***** Recorded data *****
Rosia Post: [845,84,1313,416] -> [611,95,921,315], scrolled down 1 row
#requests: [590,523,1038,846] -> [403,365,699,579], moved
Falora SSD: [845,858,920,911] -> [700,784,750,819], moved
*****
***** Recorded data *****
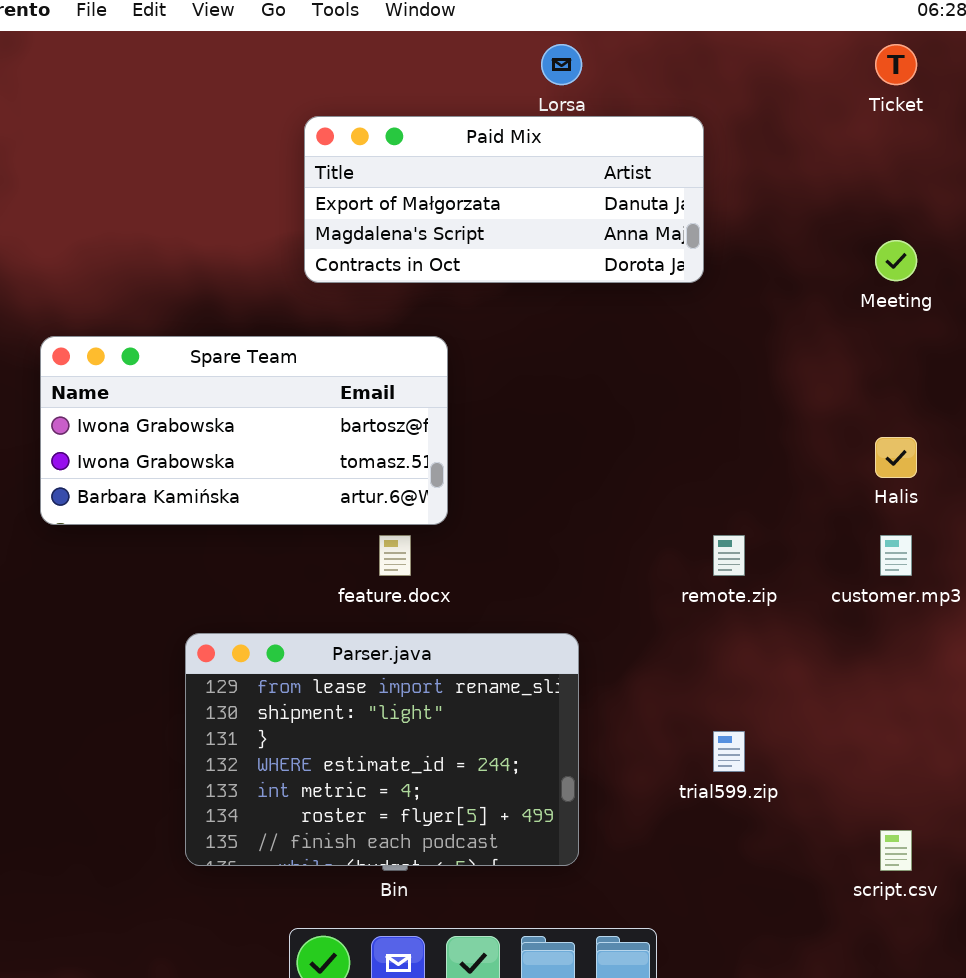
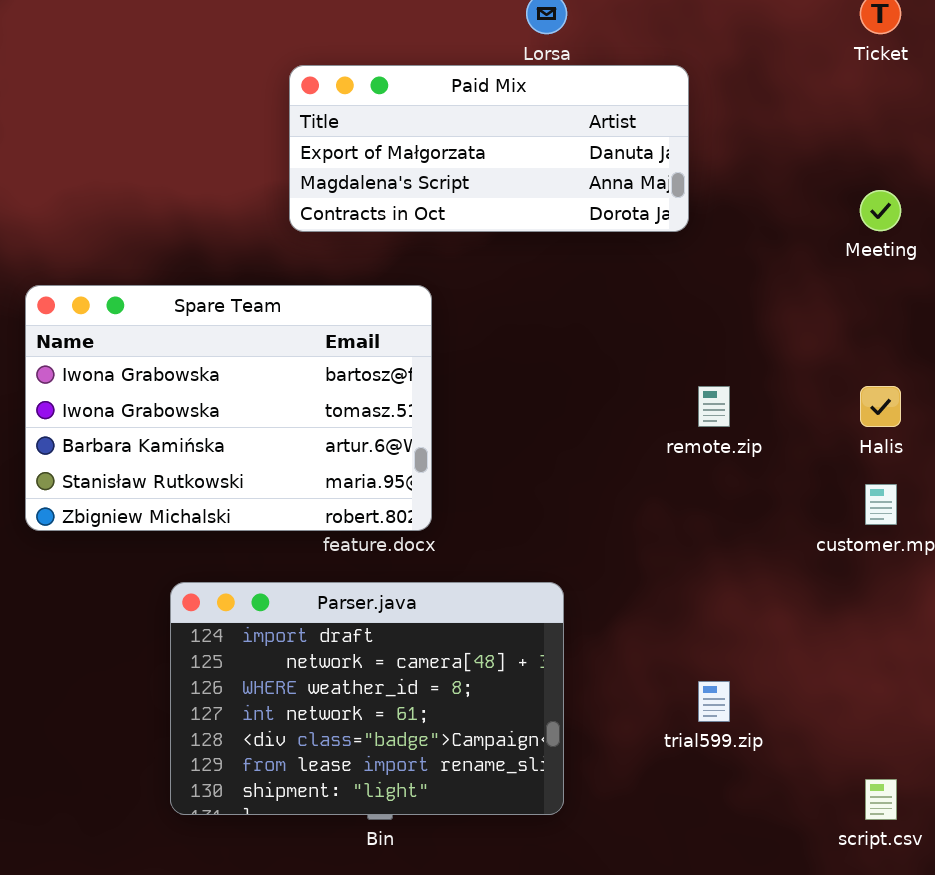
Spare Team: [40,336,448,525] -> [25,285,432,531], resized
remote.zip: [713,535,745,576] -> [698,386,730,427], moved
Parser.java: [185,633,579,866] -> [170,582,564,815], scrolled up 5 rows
*****
***** Recorded data *****
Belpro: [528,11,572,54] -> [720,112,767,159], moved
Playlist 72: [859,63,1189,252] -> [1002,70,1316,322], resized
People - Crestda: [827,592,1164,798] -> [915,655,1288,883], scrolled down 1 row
*****
§ Your task
Copy out, word for word, the part of the entries above that begins at the line with "#requests: [590,523,1038,846] ->" and ends at the line with "Falora SSD: [845,858,920,911]", including both.

§ Exercise solution
#requests: [590,523,1038,846] -> [403,365,699,579], moved
Falora SSD: [845,858,920,911] -> [700,784,750,819], moved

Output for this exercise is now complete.